_REQUIREMENT_
The answer is the set of lines that include "battery", copied from the data below.

_RECORDED DATA_
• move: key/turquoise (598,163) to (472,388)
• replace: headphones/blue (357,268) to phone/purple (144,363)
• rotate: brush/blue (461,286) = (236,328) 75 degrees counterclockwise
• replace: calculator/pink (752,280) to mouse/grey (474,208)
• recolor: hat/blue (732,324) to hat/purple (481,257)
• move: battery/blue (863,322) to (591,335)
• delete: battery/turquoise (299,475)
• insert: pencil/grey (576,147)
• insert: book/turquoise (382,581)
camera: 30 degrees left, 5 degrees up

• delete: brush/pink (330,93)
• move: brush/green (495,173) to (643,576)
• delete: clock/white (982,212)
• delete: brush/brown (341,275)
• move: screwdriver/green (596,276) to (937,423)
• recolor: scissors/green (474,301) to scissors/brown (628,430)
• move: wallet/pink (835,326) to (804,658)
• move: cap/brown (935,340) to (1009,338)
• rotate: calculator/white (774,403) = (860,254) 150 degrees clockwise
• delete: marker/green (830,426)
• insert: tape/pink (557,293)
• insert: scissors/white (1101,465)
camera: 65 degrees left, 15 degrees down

* * *

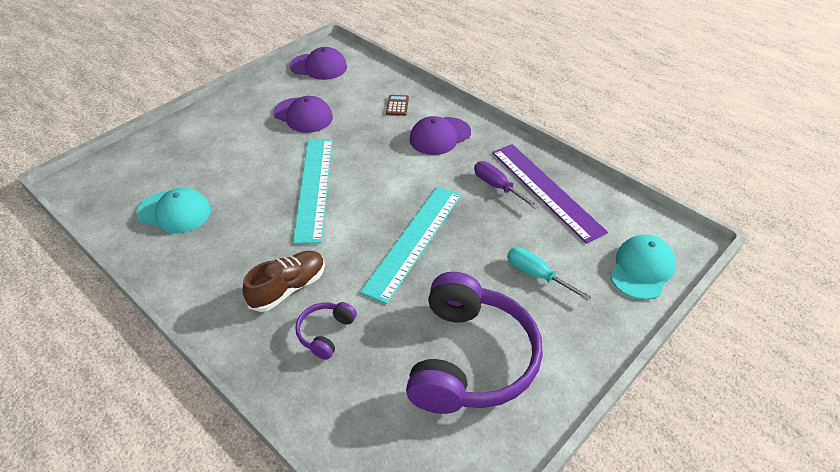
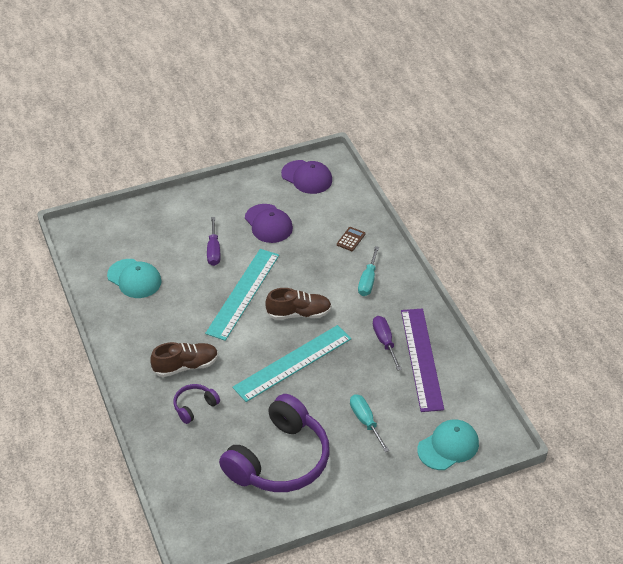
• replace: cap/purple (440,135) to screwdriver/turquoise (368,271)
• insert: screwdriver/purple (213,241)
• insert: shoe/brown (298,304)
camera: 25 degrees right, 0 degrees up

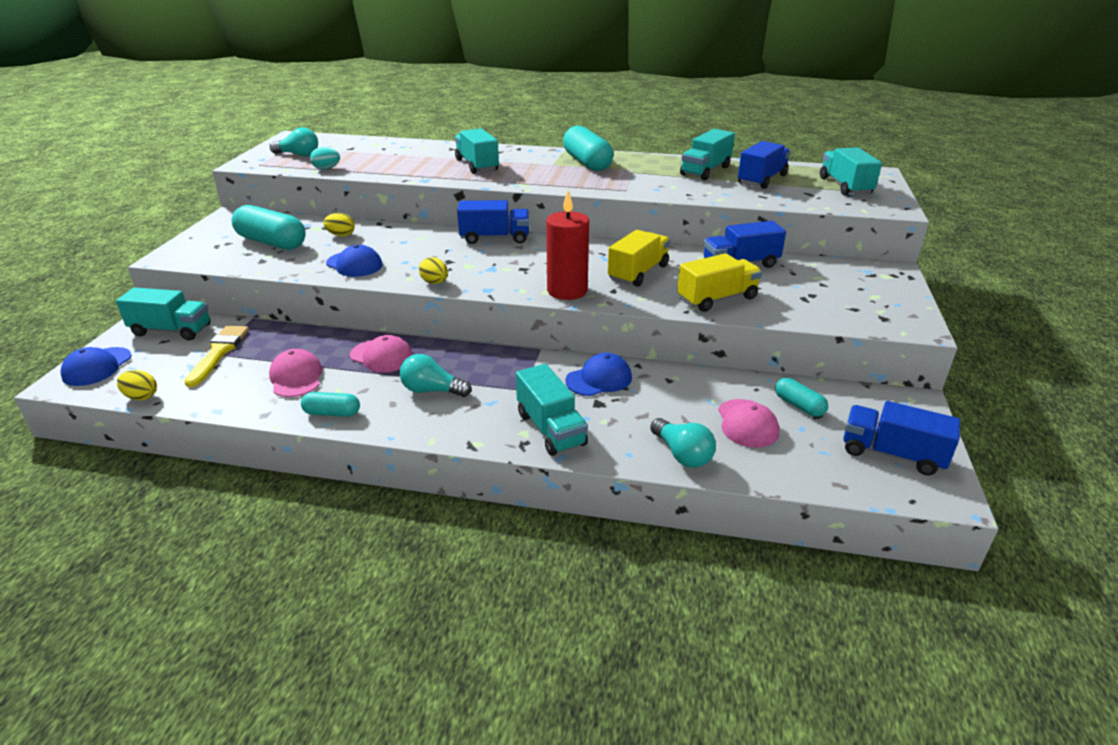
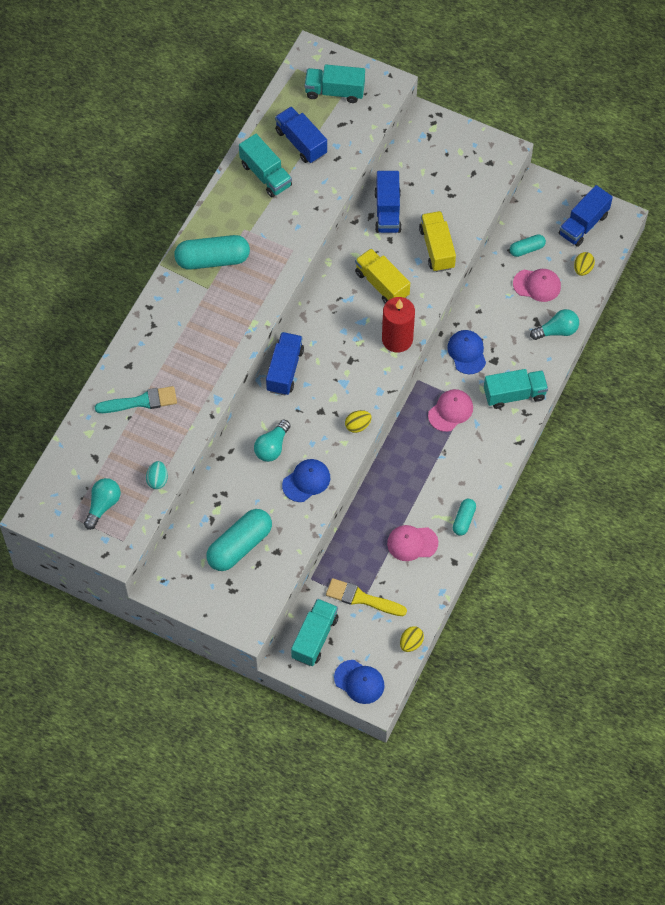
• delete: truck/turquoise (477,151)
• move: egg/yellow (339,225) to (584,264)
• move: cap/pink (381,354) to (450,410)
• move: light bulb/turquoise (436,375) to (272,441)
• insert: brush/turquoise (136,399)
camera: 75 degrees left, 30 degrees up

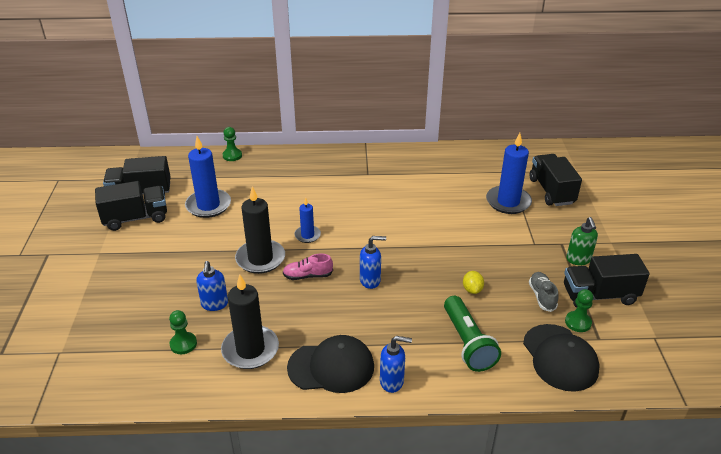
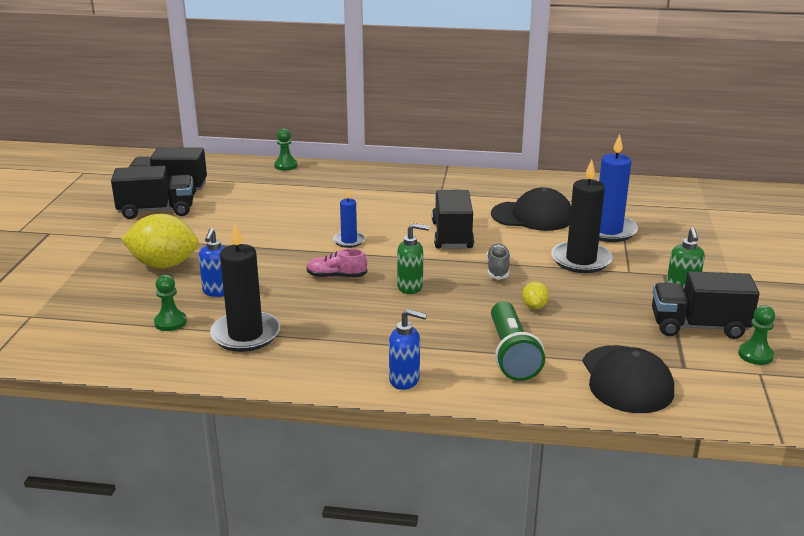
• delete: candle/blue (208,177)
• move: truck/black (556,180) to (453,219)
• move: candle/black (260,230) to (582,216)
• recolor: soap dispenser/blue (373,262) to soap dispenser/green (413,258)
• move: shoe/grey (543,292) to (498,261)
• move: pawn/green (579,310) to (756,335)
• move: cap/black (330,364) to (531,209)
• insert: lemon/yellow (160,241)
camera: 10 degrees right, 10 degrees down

_ANSWER TO THIS PROBLEM_
• move: battery/blue (863,322) to (591,335)
• delete: battery/turquoise (299,475)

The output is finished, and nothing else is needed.